Exercise requirements:
Exactly the lines from the start of the data through the line containing "D204: diode US1M" should be output, with both ends kept and nothing added.

----- Given data

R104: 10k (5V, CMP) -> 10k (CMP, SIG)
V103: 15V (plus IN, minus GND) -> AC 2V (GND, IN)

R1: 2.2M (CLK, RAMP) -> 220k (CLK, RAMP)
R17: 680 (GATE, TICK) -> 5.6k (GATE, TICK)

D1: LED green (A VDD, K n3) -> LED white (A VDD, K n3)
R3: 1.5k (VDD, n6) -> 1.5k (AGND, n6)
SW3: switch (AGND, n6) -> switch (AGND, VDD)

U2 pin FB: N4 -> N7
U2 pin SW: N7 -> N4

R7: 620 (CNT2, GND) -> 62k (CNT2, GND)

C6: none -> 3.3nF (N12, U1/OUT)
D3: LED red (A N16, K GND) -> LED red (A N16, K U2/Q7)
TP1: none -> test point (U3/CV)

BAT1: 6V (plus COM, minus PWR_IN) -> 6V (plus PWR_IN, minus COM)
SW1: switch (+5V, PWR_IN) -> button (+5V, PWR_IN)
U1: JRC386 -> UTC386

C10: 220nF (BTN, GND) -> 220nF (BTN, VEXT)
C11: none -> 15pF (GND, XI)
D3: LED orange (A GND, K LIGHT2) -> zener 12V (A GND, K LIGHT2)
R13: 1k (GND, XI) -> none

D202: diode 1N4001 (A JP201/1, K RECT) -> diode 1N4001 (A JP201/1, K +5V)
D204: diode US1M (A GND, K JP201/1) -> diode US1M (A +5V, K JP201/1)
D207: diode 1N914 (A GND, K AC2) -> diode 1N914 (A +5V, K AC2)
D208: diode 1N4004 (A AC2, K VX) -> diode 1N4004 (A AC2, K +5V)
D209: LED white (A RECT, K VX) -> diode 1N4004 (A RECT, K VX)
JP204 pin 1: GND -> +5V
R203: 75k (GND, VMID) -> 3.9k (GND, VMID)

----------

Expected output:
R104: 10k (5V, CMP) -> 10k (CMP, SIG)
V103: 15V (plus IN, minus GND) -> AC 2V (GND, IN)

R1: 2.2M (CLK, RAMP) -> 220k (CLK, RAMP)
R17: 680 (GATE, TICK) -> 5.6k (GATE, TICK)

D1: LED green (A VDD, K n3) -> LED white (A VDD, K n3)
R3: 1.5k (VDD, n6) -> 1.5k (AGND, n6)
SW3: switch (AGND, n6) -> switch (AGND, VDD)

U2 pin FB: N4 -> N7
U2 pin SW: N7 -> N4

R7: 620 (CNT2, GND) -> 62k (CNT2, GND)

C6: none -> 3.3nF (N12, U1/OUT)
D3: LED red (A N16, K GND) -> LED red (A N16, K U2/Q7)
TP1: none -> test point (U3/CV)

BAT1: 6V (plus COM, minus PWR_IN) -> 6V (plus PWR_IN, minus COM)
SW1: switch (+5V, PWR_IN) -> button (+5V, PWR_IN)
U1: JRC386 -> UTC386

C10: 220nF (BTN, GND) -> 220nF (BTN, VEXT)
C11: none -> 15pF (GND, XI)
D3: LED orange (A GND, K LIGHT2) -> zener 12V (A GND, K LIGHT2)
R13: 1k (GND, XI) -> none

D202: diode 1N4001 (A JP201/1, K RECT) -> diode 1N4001 (A JP201/1, K +5V)
D204: diode US1M (A GND, K JP201/1) -> diode US1M (A +5V, K JP201/1)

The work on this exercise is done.